▸ TASK REQUIREMENTS: For this listing, the lines between the one holding "none -> red tile B4:B5 level 1" and the one holding "none -> blue brick C12:E12 level 1", inclusive, must be set down exactly.

▸ LISTED ENTRIES:
□ □ □ □ □ □ □

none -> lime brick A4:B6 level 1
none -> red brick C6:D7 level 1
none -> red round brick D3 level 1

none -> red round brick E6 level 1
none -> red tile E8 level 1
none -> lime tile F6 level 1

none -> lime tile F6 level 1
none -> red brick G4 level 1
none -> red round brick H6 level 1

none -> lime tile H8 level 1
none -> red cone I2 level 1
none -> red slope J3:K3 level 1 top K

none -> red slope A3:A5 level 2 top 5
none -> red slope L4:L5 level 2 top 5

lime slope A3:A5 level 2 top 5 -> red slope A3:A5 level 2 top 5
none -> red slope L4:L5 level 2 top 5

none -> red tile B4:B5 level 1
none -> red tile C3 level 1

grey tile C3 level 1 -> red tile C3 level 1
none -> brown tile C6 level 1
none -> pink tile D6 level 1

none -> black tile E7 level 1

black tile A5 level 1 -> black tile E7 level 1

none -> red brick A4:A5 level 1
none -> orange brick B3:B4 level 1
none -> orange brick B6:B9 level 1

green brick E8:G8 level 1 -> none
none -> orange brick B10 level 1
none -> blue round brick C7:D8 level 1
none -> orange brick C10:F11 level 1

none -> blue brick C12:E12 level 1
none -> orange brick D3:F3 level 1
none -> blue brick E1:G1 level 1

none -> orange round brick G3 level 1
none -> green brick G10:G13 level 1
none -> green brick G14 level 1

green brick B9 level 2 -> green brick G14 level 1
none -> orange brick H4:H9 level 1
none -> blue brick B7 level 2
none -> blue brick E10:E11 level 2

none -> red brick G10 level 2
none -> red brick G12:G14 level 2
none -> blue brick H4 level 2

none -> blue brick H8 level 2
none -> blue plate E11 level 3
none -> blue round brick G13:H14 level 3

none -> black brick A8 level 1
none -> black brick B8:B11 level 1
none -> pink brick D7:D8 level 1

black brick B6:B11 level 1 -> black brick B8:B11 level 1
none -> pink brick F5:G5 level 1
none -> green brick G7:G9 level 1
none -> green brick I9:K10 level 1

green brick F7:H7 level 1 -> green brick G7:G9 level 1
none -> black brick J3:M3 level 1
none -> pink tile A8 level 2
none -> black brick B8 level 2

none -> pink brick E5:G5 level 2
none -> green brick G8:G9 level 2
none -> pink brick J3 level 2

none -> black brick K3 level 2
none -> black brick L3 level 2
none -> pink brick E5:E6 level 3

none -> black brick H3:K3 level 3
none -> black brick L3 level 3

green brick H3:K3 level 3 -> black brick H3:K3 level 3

□ □ □ □ □ □ □

▸ ANSWER BOX:
none -> red tile B4:B5 level 1
none -> red tile C3 level 1

grey tile C3 level 1 -> red tile C3 level 1
none -> brown tile C6 level 1
none -> pink tile D6 level 1

none -> black tile E7 level 1

black tile A5 level 1 -> black tile E7 level 1

none -> red brick A4:A5 level 1
none -> orange brick B3:B4 level 1
none -> orange brick B6:B9 level 1

green brick E8:G8 level 1 -> none
none -> orange brick B10 level 1
none -> blue round brick C7:D8 level 1
none -> orange brick C10:F11 level 1

none -> blue brick C12:E12 level 1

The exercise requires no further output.